Assigned task: Copy out the entries below precisely; nothing is to be omitted.
((
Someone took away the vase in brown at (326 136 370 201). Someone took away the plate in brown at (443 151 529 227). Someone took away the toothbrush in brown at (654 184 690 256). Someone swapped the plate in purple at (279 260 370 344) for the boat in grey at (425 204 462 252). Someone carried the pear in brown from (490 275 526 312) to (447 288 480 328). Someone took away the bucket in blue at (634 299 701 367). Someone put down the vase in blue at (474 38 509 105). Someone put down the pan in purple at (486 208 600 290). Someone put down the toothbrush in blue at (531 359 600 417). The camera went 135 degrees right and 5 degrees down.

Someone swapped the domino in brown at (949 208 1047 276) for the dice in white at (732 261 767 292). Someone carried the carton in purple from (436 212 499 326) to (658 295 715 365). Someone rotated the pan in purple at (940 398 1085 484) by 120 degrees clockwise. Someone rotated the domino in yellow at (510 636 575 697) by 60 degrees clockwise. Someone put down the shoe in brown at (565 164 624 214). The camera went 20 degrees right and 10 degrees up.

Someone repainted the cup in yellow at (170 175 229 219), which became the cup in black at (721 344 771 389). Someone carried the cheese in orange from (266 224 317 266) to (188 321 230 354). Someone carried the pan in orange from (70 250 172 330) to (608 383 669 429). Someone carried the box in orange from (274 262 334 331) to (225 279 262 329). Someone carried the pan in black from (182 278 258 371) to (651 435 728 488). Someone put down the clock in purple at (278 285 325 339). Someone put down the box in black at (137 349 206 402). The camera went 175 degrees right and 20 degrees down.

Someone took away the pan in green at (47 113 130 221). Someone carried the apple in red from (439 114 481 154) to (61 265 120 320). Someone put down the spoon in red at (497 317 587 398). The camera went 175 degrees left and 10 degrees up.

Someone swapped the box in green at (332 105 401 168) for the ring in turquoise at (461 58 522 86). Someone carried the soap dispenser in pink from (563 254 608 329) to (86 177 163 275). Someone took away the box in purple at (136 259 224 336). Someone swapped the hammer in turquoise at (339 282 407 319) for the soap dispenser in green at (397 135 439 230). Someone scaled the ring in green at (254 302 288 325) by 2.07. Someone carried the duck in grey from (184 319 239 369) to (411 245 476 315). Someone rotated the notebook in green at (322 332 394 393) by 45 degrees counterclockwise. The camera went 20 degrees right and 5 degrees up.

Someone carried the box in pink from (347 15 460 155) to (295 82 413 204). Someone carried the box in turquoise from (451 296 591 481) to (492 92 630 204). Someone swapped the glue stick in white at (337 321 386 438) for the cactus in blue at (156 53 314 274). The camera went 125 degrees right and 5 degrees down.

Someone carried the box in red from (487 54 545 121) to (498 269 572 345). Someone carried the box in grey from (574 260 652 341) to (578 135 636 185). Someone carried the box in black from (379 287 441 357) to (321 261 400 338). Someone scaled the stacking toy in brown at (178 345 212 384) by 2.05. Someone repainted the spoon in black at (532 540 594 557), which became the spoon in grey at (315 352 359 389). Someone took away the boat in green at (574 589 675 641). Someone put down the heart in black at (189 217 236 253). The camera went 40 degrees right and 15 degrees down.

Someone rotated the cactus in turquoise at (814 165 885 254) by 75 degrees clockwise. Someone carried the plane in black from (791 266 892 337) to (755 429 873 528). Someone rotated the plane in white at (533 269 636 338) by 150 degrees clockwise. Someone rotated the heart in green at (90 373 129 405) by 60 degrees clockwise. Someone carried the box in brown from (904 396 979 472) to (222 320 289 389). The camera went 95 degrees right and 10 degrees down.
))
The completed task:
Someone took away the vase in brown at (326 136 370 201). Someone took away the plate in brown at (443 151 529 227). Someone took away the toothbrush in brown at (654 184 690 256). Someone swapped the plate in purple at (279 260 370 344) for the boat in grey at (425 204 462 252). Someone carried the pear in brown from (490 275 526 312) to (447 288 480 328). Someone took away the bucket in blue at (634 299 701 367). Someone put down the vase in blue at (474 38 509 105). Someone put down the pan in purple at (486 208 600 290). Someone put down the toothbrush in blue at (531 359 600 417). The camera went 135 degrees right and 5 degrees down.

Someone swapped the domino in brown at (949 208 1047 276) for the dice in white at (732 261 767 292). Someone carried the carton in purple from (436 212 499 326) to (658 295 715 365). Someone rotated the pan in purple at (940 398 1085 484) by 120 degrees clockwise. Someone rotated the domino in yellow at (510 636 575 697) by 60 degrees clockwise. Someone put down the shoe in brown at (565 164 624 214). The camera went 20 degrees right and 10 degrees up.

Someone repainted the cup in yellow at (170 175 229 219), which became the cup in black at (721 344 771 389). Someone carried the cheese in orange from (266 224 317 266) to (188 321 230 354). Someone carried the pan in orange from (70 250 172 330) to (608 383 669 429). Someone carried the box in orange from (274 262 334 331) to (225 279 262 329). Someone carried the pan in black from (182 278 258 371) to (651 435 728 488). Someone put down the clock in purple at (278 285 325 339). Someone put down the box in black at (137 349 206 402). The camera went 175 degrees right and 20 degrees down.

Someone took away the pan in green at (47 113 130 221). Someone carried the apple in red from (439 114 481 154) to (61 265 120 320). Someone put down the spoon in red at (497 317 587 398). The camera went 175 degrees left and 10 degrees up.

Someone swapped the box in green at (332 105 401 168) for the ring in turquoise at (461 58 522 86). Someone carried the soap dispenser in pink from (563 254 608 329) to (86 177 163 275). Someone took away the box in purple at (136 259 224 336). Someone swapped the hammer in turquoise at (339 282 407 319) for the soap dispenser in green at (397 135 439 230). Someone scaled the ring in green at (254 302 288 325) by 2.07. Someone carried the duck in grey from (184 319 239 369) to (411 245 476 315). Someone rotated the notebook in green at (322 332 394 393) by 45 degrees counterclockwise. The camera went 20 degrees right and 5 degrees up.

Someone carried the box in pink from (347 15 460 155) to (295 82 413 204). Someone carried the box in turquoise from (451 296 591 481) to (492 92 630 204). Someone swapped the glue stick in white at (337 321 386 438) for the cactus in blue at (156 53 314 274). The camera went 125 degrees right and 5 degrees down.

Someone carried the box in red from (487 54 545 121) to (498 269 572 345). Someone carried the box in grey from (574 260 652 341) to (578 135 636 185). Someone carried the box in black from (379 287 441 357) to (321 261 400 338). Someone scaled the stacking toy in brown at (178 345 212 384) by 2.05. Someone repainted the spoon in black at (532 540 594 557), which became the spoon in grey at (315 352 359 389). Someone took away the boat in green at (574 589 675 641). Someone put down the heart in black at (189 217 236 253). The camera went 40 degrees right and 15 degrees down.

Someone rotated the cactus in turquoise at (814 165 885 254) by 75 degrees clockwise. Someone carried the plane in black from (791 266 892 337) to (755 429 873 528). Someone rotated the plane in white at (533 269 636 338) by 150 degrees clockwise. Someone rotated the heart in green at (90 373 129 405) by 60 degrees clockwise. Someone carried the box in brown from (904 396 979 472) to (222 320 289 389). The camera went 95 degrees right and 10 degrees down.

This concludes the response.